## MATERIAL SUPPLIED
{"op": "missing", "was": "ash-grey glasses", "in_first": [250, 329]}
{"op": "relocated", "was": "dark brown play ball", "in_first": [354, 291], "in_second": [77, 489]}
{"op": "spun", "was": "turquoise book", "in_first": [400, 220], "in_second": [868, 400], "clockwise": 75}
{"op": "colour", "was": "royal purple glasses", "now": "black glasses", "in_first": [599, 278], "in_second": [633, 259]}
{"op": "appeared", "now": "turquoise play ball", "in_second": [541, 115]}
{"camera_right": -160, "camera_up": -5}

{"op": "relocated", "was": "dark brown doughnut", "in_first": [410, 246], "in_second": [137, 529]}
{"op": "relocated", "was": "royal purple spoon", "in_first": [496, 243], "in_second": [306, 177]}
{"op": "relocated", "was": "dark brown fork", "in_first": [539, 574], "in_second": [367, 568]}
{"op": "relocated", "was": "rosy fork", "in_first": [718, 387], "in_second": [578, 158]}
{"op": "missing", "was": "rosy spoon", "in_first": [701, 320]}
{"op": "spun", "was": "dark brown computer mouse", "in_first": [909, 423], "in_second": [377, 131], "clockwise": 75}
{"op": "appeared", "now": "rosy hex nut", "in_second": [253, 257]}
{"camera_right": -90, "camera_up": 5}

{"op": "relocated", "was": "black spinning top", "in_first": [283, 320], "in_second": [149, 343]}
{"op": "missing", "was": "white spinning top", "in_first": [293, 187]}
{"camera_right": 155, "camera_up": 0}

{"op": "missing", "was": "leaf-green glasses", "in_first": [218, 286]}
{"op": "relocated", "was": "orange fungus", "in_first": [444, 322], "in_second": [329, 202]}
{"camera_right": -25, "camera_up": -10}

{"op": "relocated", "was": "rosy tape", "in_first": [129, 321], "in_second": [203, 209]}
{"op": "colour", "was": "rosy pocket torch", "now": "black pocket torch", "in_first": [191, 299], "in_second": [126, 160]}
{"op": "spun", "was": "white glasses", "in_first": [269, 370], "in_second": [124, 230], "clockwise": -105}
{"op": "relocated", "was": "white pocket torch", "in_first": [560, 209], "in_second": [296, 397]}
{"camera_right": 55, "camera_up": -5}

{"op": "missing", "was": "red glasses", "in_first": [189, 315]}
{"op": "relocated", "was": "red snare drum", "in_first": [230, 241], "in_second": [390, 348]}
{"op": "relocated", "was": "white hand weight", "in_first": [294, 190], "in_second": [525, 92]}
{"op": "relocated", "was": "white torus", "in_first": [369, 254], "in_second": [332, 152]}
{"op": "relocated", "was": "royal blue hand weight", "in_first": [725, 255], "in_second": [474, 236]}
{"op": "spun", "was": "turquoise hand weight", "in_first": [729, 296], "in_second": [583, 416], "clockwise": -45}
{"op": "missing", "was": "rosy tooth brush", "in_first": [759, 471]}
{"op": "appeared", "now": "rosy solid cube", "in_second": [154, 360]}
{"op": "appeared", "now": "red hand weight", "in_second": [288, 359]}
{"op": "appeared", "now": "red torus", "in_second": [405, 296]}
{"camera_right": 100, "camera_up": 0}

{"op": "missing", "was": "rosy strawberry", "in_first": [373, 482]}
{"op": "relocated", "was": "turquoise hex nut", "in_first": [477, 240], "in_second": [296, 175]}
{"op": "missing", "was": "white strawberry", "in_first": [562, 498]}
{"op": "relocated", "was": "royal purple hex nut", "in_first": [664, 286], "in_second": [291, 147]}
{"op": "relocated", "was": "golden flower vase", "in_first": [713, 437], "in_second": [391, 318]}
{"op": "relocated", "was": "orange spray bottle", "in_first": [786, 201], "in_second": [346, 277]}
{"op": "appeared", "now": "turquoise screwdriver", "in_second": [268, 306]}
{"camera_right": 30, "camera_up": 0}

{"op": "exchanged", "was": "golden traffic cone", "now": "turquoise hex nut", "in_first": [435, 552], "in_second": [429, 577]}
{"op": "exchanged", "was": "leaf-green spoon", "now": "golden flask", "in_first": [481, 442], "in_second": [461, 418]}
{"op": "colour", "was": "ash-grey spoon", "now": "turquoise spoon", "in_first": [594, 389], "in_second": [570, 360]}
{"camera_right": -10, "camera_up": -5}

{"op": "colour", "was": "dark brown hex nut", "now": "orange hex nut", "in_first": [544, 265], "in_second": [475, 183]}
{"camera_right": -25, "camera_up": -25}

## ACTION ITEM
Working through the listing above, count every line that holds "play" and answer with the count alone.

## TASK ANSWER
2